(Available data)

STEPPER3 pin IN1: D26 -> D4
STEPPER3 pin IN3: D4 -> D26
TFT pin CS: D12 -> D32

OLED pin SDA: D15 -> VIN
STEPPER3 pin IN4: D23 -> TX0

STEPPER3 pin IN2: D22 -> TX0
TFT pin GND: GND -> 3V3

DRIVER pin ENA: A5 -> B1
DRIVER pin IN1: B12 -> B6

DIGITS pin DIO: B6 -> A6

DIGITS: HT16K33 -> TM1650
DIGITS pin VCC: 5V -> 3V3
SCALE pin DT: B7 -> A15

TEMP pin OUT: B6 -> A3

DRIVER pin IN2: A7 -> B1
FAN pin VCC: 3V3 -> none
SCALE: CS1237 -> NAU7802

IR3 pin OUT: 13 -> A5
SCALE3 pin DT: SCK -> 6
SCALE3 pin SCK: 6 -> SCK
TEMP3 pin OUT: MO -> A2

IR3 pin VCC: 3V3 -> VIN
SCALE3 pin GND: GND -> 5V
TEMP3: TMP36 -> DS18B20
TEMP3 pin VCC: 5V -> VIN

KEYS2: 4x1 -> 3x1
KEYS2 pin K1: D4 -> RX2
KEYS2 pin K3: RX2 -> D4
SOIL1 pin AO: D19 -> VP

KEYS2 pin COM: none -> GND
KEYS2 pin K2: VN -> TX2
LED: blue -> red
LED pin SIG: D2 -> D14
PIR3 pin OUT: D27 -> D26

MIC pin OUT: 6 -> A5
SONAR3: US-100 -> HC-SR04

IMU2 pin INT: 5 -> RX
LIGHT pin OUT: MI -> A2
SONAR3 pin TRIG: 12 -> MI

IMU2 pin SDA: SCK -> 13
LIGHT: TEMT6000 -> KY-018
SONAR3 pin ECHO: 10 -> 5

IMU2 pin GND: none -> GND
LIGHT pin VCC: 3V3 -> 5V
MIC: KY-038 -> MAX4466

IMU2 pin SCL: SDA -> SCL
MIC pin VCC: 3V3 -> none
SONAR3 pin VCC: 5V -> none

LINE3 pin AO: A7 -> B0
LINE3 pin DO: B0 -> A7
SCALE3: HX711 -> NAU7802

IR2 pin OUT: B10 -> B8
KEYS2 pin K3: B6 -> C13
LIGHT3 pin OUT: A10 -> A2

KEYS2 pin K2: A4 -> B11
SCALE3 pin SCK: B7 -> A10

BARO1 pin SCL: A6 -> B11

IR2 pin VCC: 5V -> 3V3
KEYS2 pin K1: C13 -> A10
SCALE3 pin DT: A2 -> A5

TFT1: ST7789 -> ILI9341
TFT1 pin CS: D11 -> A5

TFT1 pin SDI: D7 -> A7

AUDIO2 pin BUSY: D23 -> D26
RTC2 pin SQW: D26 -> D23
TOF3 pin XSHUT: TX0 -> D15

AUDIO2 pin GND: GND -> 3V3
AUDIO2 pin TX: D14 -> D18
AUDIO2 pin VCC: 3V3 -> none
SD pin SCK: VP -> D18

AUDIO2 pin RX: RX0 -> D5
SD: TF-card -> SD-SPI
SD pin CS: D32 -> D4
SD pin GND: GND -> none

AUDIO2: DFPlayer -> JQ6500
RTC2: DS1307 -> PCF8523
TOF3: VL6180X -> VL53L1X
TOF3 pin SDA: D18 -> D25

(End Available data)

§ **Task goal**: Please return every entry exactly as it appears.

§ **Output below**:
STEPPER3 pin IN1: D26 -> D4
STEPPER3 pin IN3: D4 -> D26
TFT pin CS: D12 -> D32

OLED pin SDA: D15 -> VIN
STEPPER3 pin IN4: D23 -> TX0

STEPPER3 pin IN2: D22 -> TX0
TFT pin GND: GND -> 3V3

DRIVER pin ENA: A5 -> B1
DRIVER pin IN1: B12 -> B6

DIGITS pin DIO: B6 -> A6

DIGITS: HT16K33 -> TM1650
DIGITS pin VCC: 5V -> 3V3
SCALE pin DT: B7 -> A15

TEMP pin OUT: B6 -> A3

DRIVER pin IN2: A7 -> B1
FAN pin VCC: 3V3 -> none
SCALE: CS1237 -> NAU7802

IR3 pin OUT: 13 -> A5
SCALE3 pin DT: SCK -> 6
SCALE3 pin SCK: 6 -> SCK
TEMP3 pin OUT: MO -> A2

IR3 pin VCC: 3V3 -> VIN
SCALE3 pin GND: GND -> 5V
TEMP3: TMP36 -> DS18B20
TEMP3 pin VCC: 5V -> VIN

KEYS2: 4x1 -> 3x1
KEYS2 pin K1: D4 -> RX2
KEYS2 pin K3: RX2 -> D4
SOIL1 pin AO: D19 -> VP

KEYS2 pin COM: none -> GND
KEYS2 pin K2: VN -> TX2
LED: blue -> red
LED pin SIG: D2 -> D14
PIR3 pin OUT: D27 -> D26

MIC pin OUT: 6 -> A5
SONAR3: US-100 -> HC-SR04

IMU2 pin INT: 5 -> RX
LIGHT pin OUT: MI -> A2
SONAR3 pin TRIG: 12 -> MI

IMU2 pin SDA: SCK -> 13
LIGHT: TEMT6000 -> KY-018
SONAR3 pin ECHO: 10 -> 5

IMU2 pin GND: none -> GND
LIGHT pin VCC: 3V3 -> 5V
MIC: KY-038 -> MAX4466

IMU2 pin SCL: SDA -> SCL
MIC pin VCC: 3V3 -> none
SONAR3 pin VCC: 5V -> none

LINE3 pin AO: A7 -> B0
LINE3 pin DO: B0 -> A7
SCALE3: HX711 -> NAU7802

IR2 pin OUT: B10 -> B8
KEYS2 pin K3: B6 -> C13
LIGHT3 pin OUT: A10 -> A2

KEYS2 pin K2: A4 -> B11
SCALE3 pin SCK: B7 -> A10

BARO1 pin SCL: A6 -> B11

IR2 pin VCC: 5V -> 3V3
KEYS2 pin K1: C13 -> A10
SCALE3 pin DT: A2 -> A5

TFT1: ST7789 -> ILI9341
TFT1 pin CS: D11 -> A5

TFT1 pin SDI: D7 -> A7

AUDIO2 pin BUSY: D23 -> D26
RTC2 pin SQW: D26 -> D23
TOF3 pin XSHUT: TX0 -> D15

AUDIO2 pin GND: GND -> 3V3
AUDIO2 pin TX: D14 -> D18
AUDIO2 pin VCC: 3V3 -> none
SD pin SCK: VP -> D18

AUDIO2 pin RX: RX0 -> D5
SD: TF-card -> SD-SPI
SD pin CS: D32 -> D4
SD pin GND: GND -> none

AUDIO2: DFPlayer -> JQ6500
RTC2: DS1307 -> PCF8523
TOF3: VL6180X -> VL53L1X
TOF3 pin SDA: D18 -> D25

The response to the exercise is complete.